## [Work request]
Look for the line that has "orange star: (281, 142)" in the material below; please repeat it and every line after it, exactly, up to and including the line that has "green circle: (273, 204) -> (270, 172), moved", and nothing else.

## [Data shown]
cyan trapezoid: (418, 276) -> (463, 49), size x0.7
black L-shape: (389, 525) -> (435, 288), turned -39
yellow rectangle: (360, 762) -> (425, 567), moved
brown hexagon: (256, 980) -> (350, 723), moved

==

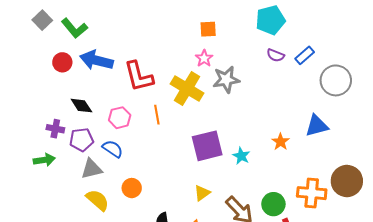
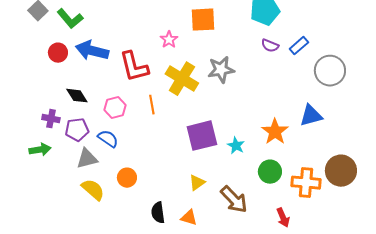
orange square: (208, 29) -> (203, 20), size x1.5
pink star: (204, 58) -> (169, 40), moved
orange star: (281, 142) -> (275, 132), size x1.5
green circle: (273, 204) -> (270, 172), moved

---

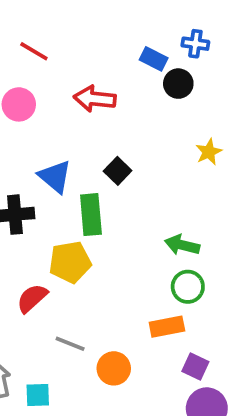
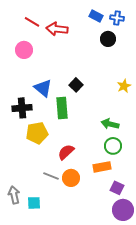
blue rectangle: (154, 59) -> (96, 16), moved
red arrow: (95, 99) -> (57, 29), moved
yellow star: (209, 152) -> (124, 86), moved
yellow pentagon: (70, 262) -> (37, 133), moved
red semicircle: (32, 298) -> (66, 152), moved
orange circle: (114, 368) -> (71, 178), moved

## [Task answer]
orange star: (281, 142) -> (275, 132), size x1.5
green circle: (273, 204) -> (270, 172), moved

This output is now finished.